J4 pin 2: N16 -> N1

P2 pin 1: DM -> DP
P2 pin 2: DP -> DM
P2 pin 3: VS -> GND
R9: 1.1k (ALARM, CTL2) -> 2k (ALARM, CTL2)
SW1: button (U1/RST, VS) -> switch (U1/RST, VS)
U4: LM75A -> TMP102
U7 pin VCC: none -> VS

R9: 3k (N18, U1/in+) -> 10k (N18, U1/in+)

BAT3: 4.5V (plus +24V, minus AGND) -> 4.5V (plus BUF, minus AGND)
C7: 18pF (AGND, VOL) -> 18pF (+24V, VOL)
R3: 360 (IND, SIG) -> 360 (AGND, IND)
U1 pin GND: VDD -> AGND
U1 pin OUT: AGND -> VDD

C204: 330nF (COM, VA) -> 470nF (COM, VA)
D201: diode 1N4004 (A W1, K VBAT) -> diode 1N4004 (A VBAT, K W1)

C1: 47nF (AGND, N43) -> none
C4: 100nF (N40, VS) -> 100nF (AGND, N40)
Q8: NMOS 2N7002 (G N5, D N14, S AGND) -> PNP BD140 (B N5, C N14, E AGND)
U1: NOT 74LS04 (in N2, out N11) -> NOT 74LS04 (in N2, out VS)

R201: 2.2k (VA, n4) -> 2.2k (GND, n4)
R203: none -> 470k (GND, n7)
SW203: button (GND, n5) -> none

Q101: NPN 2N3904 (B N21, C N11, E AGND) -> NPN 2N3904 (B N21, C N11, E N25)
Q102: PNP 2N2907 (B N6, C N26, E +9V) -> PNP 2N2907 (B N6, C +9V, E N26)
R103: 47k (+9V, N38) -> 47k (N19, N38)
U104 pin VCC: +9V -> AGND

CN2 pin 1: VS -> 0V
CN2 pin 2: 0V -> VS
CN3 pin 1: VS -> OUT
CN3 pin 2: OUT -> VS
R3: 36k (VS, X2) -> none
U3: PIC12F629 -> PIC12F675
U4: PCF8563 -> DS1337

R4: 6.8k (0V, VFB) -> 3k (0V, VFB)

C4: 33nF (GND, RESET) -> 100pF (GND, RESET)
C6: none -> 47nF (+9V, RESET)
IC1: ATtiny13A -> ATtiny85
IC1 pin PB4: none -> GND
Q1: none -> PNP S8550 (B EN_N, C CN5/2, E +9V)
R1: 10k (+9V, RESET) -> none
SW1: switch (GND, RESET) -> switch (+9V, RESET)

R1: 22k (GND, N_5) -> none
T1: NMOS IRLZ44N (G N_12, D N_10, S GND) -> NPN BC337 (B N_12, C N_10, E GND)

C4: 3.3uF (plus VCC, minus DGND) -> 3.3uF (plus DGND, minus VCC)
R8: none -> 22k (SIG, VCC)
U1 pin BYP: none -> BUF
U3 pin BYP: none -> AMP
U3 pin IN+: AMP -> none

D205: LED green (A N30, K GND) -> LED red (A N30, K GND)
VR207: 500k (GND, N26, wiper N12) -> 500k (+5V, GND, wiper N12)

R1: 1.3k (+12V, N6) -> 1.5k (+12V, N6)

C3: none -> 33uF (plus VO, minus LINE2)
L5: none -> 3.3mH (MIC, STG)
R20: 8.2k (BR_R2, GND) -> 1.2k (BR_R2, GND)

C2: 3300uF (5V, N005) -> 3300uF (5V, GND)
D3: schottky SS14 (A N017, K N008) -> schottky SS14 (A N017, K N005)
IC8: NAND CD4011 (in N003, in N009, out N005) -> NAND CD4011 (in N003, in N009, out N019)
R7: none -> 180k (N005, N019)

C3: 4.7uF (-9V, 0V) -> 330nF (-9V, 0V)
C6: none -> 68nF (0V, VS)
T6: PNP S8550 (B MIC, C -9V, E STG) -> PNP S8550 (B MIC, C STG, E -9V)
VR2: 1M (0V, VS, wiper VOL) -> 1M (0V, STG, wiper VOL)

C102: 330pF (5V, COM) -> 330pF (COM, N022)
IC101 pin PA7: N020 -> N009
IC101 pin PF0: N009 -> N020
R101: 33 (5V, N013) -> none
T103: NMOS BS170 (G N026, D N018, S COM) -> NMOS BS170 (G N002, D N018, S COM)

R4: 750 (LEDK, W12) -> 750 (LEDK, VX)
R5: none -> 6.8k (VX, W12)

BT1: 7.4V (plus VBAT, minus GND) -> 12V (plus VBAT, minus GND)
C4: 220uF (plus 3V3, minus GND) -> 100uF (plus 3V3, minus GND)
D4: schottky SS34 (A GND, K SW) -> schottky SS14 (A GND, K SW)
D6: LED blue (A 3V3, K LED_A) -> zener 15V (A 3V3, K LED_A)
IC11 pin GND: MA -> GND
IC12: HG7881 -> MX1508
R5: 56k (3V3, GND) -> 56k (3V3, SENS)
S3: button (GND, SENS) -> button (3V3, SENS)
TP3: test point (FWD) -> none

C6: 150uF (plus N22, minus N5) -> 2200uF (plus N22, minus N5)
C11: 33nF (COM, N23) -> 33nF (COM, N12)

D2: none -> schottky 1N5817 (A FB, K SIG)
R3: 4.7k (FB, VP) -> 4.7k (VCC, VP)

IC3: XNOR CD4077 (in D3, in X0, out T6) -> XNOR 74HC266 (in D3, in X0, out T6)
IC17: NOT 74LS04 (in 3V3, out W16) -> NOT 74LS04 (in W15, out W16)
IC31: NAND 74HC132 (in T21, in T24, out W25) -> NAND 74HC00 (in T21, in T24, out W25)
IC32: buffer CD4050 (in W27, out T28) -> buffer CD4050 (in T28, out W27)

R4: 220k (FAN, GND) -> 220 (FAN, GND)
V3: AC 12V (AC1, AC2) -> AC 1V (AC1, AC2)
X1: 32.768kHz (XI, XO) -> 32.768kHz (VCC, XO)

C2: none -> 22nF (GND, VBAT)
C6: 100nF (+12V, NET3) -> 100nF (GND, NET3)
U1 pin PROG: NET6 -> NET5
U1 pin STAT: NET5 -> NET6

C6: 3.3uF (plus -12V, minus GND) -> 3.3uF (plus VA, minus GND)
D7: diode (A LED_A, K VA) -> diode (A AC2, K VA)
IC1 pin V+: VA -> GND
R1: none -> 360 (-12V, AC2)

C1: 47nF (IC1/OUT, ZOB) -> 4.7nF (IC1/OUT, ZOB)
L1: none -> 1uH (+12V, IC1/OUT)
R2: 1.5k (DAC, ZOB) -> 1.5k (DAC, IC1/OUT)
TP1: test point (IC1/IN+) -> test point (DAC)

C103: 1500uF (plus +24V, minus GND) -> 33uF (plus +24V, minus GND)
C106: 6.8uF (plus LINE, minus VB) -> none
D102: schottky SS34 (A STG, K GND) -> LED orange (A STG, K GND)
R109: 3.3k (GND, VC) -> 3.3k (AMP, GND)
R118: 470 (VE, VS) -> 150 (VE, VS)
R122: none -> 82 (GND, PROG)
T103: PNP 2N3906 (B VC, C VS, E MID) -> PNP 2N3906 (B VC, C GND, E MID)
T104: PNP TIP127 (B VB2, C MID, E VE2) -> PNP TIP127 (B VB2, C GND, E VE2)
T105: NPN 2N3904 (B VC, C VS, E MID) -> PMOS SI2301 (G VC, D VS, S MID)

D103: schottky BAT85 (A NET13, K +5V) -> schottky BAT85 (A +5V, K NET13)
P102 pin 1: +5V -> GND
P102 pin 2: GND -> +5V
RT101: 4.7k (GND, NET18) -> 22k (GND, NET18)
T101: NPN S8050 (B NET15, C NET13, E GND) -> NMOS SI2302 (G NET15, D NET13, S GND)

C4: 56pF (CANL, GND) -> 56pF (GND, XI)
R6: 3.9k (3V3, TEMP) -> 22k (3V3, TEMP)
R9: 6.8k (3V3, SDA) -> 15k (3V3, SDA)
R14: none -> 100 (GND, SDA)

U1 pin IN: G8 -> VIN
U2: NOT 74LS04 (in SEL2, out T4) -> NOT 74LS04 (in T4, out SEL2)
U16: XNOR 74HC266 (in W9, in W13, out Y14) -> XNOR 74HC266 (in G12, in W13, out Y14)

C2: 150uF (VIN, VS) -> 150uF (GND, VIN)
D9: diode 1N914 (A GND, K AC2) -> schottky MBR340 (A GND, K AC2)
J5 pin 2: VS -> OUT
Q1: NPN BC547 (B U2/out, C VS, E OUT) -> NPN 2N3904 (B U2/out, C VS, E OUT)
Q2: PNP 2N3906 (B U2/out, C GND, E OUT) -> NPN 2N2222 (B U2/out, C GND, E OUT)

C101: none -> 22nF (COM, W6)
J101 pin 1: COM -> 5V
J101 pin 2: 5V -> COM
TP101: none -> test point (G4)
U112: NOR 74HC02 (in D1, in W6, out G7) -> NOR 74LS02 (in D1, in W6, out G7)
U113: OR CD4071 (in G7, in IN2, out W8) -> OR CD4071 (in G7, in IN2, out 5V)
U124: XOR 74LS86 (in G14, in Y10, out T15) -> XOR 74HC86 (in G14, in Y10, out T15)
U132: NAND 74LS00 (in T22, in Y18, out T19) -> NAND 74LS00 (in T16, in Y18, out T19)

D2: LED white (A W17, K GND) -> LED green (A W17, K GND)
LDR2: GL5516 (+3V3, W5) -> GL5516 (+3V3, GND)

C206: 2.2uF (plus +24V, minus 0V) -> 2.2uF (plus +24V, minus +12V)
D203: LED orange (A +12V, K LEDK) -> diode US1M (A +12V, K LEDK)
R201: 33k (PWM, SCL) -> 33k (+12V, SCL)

+-------+

Go back to the listing above. Copy word for word the lines from the one with "C101: none -> 22nF (COM, W6)" through the one with "C206: 2.2uF (plus", and nothing more.

*WRITTEN ANSWER*
C101: none -> 22nF (COM, W6)
J101 pin 1: COM -> 5V
J101 pin 2: 5V -> COM
TP101: none -> test point (G4)
U112: NOR 74HC02 (in D1, in W6, out G7) -> NOR 74LS02 (in D1, in W6, out G7)
U113: OR CD4071 (in G7, in IN2, out W8) -> OR CD4071 (in G7, in IN2, out 5V)
U124: XOR 74LS86 (in G14, in Y10, out T15) -> XOR 74HC86 (in G14, in Y10, out T15)
U132: NAND 74LS00 (in T22, in Y18, out T19) -> NAND 74LS00 (in T16, in Y18, out T19)

D2: LED white (A W17, K GND) -> LED green (A W17, K GND)
LDR2: GL5516 (+3V3, W5) -> GL5516 (+3V3, GND)

C206: 2.2uF (plus +24V, minus 0V) -> 2.2uF (plus +24V, minus +12V)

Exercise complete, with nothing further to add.